### Assignment
Go through the listing and pick out each line with the word "diode" in it.

### Dataset records
————

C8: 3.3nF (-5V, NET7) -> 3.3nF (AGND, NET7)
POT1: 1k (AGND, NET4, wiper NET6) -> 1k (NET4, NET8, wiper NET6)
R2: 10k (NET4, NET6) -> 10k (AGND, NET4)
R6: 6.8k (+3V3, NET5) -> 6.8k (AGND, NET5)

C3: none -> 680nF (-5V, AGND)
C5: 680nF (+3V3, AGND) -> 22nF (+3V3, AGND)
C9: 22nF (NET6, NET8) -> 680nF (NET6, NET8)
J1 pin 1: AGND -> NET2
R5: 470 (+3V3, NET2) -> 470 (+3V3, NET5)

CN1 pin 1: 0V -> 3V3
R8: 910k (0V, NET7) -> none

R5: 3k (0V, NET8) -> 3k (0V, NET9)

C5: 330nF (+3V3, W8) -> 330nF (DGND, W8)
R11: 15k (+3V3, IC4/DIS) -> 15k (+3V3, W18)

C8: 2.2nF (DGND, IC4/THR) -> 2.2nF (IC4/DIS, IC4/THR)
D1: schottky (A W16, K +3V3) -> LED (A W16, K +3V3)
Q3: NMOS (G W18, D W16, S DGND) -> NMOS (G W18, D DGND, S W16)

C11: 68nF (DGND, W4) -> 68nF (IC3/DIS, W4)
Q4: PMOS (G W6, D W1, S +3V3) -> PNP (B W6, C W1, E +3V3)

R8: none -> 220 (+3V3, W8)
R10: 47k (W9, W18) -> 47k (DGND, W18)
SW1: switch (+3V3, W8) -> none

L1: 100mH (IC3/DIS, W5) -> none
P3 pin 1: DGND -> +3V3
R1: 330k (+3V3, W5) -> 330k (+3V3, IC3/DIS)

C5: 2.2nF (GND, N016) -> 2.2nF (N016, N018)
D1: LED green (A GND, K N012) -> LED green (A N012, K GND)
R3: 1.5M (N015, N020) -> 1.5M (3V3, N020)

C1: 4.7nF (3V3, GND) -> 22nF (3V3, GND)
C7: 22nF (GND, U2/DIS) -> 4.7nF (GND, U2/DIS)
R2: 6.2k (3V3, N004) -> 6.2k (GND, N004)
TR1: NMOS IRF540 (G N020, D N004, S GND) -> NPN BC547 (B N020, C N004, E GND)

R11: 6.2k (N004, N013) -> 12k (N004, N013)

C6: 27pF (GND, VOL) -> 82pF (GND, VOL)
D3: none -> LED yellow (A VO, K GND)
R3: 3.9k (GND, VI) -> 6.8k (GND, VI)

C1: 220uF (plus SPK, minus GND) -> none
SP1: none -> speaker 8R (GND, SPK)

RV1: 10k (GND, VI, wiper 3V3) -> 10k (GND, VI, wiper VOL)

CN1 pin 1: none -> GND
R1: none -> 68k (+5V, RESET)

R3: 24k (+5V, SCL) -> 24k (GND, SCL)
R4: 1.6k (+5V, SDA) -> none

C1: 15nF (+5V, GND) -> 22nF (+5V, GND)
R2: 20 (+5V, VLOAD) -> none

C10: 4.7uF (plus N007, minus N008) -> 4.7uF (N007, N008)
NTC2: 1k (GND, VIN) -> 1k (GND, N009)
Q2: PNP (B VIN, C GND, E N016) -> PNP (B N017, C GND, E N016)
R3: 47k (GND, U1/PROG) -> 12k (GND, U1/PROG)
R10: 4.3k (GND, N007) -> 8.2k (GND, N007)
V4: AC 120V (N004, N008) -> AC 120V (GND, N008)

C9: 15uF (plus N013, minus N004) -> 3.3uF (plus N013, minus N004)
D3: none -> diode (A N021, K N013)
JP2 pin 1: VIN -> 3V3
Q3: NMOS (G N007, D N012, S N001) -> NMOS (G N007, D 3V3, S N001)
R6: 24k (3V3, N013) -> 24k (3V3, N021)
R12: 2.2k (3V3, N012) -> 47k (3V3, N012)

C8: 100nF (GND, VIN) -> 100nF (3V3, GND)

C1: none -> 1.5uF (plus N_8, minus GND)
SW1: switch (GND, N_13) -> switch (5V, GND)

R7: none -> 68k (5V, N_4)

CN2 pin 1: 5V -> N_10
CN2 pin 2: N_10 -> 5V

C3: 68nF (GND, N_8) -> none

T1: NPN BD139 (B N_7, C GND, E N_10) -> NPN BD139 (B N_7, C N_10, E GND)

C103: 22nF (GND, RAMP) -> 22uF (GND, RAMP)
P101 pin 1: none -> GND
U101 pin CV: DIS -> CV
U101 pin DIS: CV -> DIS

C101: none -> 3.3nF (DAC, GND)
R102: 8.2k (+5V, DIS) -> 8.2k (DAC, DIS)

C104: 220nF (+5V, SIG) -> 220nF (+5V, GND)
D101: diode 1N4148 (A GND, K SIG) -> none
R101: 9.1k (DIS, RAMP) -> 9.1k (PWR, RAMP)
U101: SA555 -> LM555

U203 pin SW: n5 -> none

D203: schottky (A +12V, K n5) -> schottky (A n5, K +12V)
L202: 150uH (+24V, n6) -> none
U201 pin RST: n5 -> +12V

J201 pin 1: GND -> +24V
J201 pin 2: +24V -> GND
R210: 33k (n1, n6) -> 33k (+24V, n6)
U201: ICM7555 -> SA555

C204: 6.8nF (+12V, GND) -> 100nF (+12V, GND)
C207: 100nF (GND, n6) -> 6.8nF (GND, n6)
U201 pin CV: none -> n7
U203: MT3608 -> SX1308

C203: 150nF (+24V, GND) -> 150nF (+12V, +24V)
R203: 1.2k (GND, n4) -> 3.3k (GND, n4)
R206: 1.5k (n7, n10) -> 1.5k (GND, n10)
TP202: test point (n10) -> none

————

### Reply
D3: none -> diode (A N021, K N013)
D101: diode 1N4148 (A GND, K SIG) -> none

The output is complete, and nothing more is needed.